— What you have to do —
Search the entries for the word "counterclockwise". Copy every line that holds it.

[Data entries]
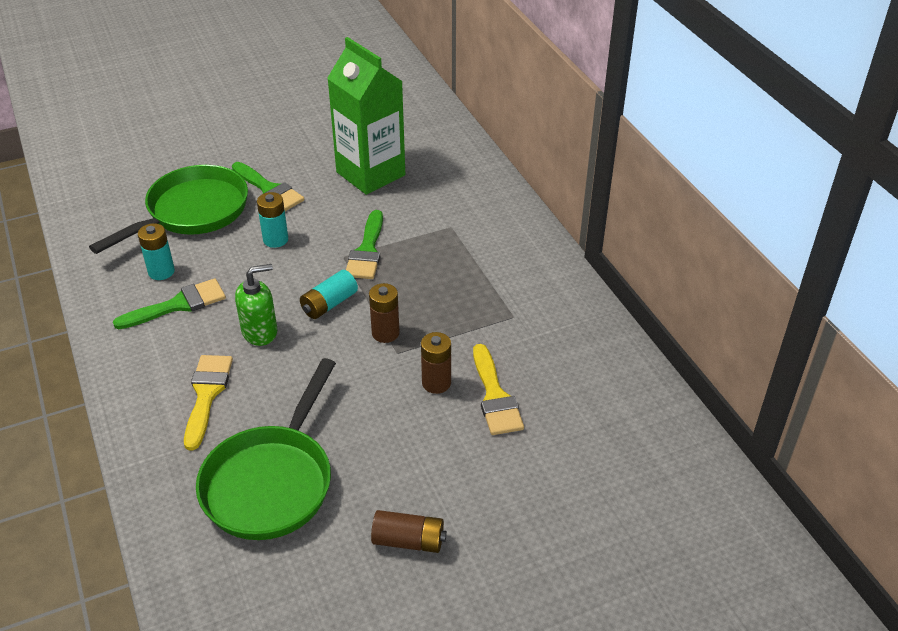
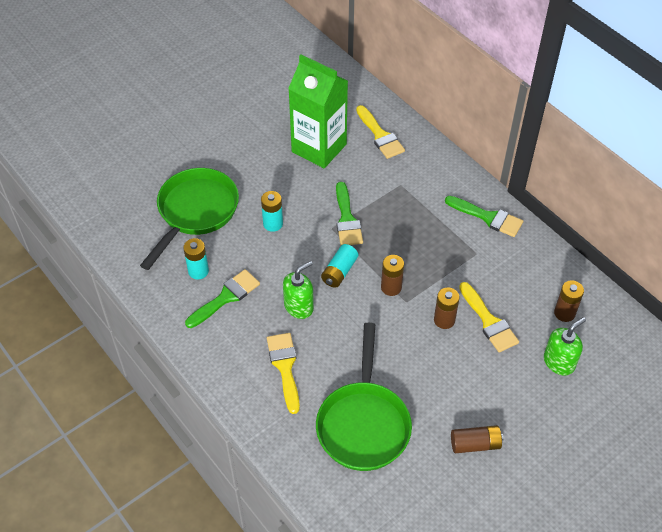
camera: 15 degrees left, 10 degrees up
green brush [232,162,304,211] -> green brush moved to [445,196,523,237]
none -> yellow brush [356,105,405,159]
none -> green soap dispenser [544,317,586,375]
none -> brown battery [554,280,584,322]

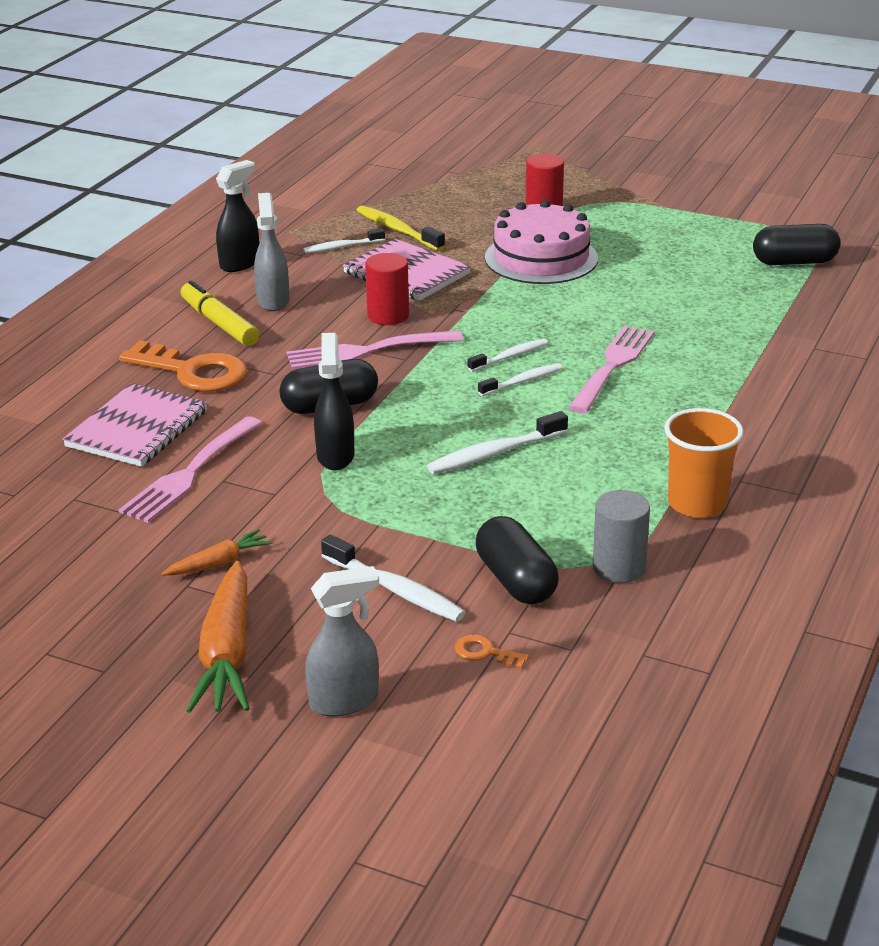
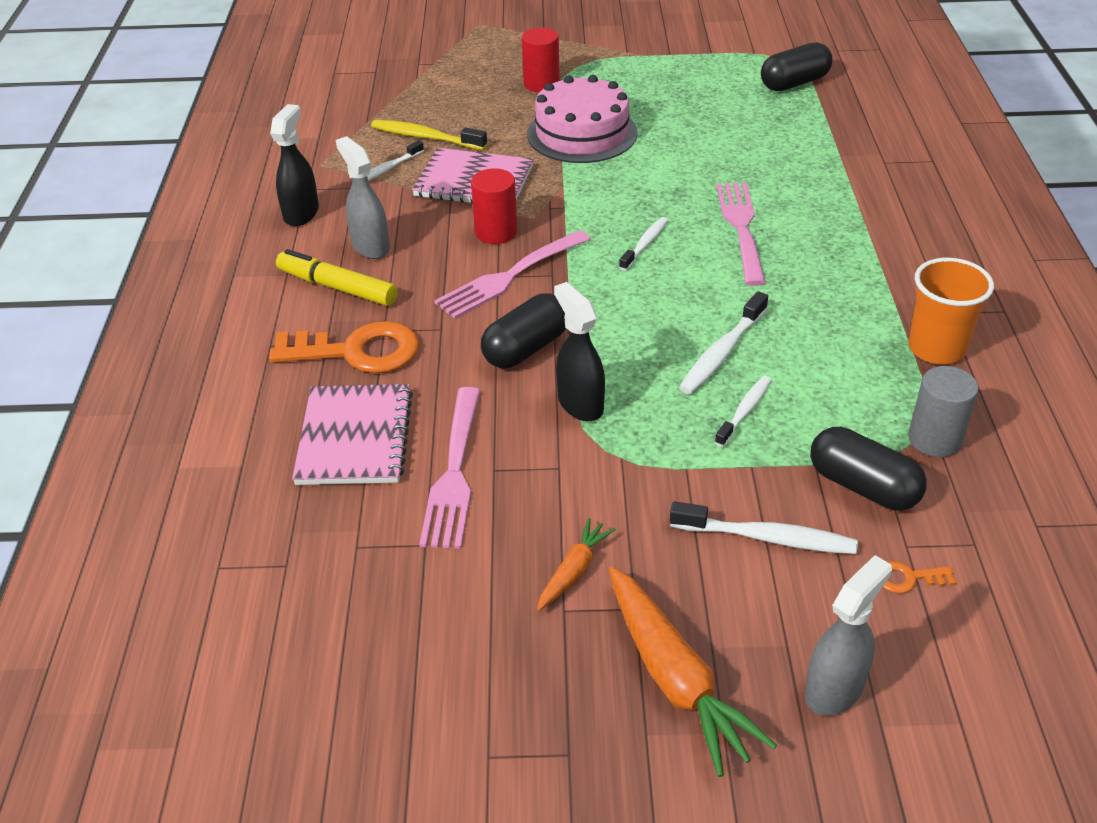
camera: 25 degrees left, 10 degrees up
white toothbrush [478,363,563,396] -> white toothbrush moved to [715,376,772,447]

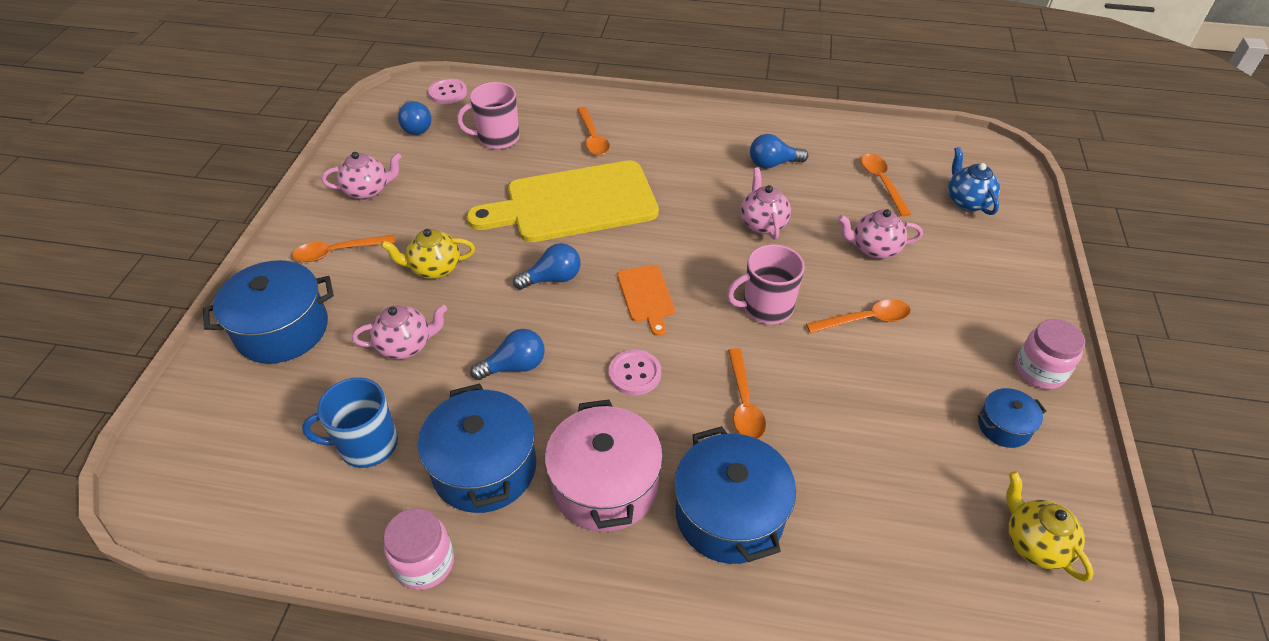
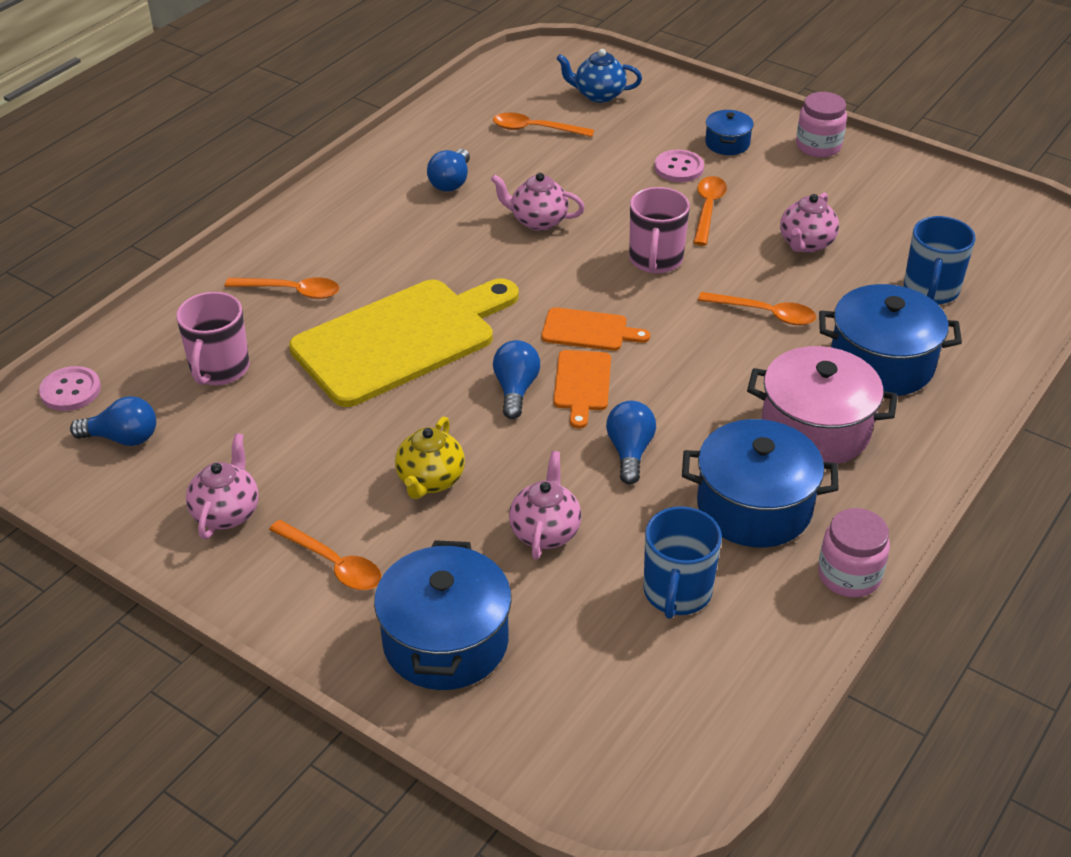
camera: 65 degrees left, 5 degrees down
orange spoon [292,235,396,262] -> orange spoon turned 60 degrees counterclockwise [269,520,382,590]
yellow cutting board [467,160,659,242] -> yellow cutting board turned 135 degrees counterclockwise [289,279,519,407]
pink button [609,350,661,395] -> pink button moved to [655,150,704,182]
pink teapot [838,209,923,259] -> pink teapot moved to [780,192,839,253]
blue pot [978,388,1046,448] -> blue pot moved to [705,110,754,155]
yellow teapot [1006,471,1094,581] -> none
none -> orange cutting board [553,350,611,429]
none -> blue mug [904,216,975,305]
---
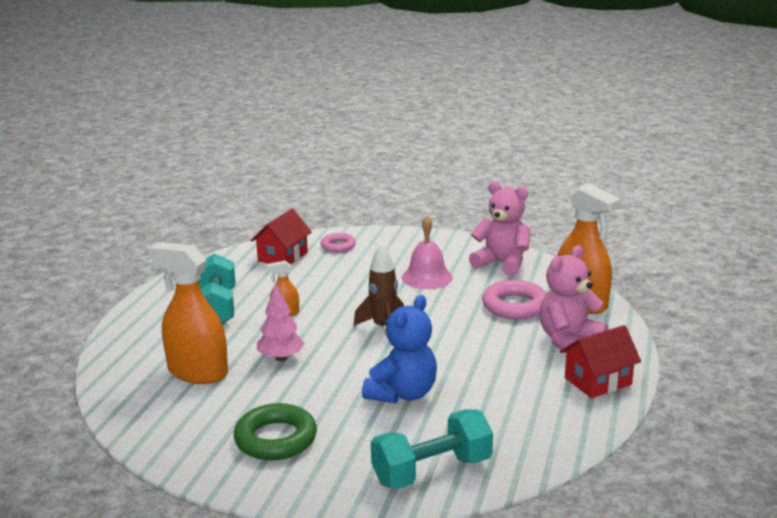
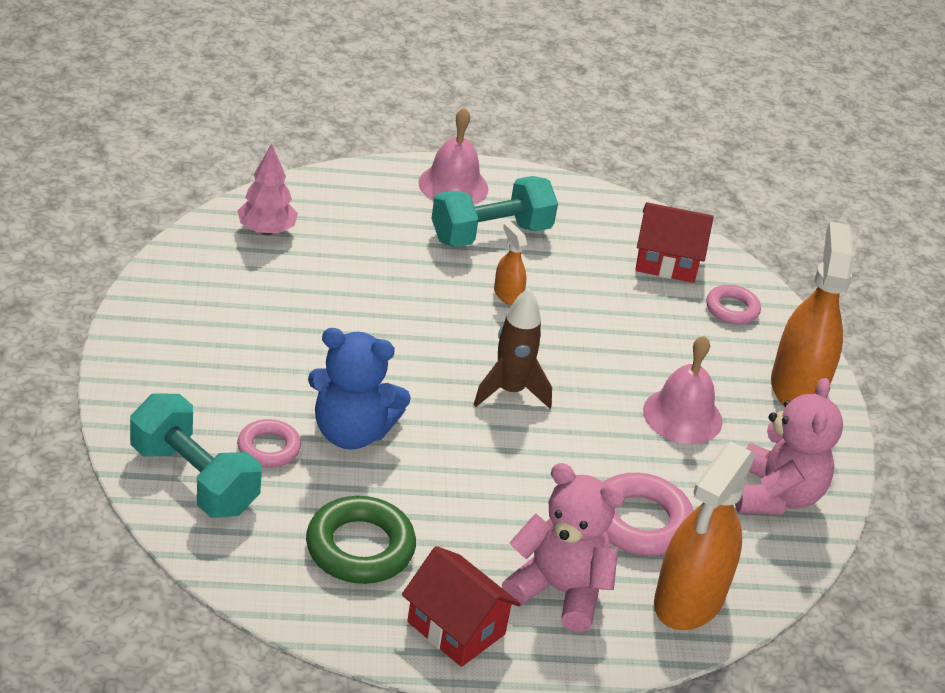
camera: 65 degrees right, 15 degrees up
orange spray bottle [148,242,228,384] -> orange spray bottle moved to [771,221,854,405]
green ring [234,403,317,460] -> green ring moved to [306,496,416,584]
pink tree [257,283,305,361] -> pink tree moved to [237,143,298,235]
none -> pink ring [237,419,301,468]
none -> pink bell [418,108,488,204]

— Reply —
orange spoon [292,235,396,262] -> orange spoon turned 60 degrees counterclockwise [269,520,382,590]
yellow cutting board [467,160,659,242] -> yellow cutting board turned 135 degrees counterclockwise [289,279,519,407]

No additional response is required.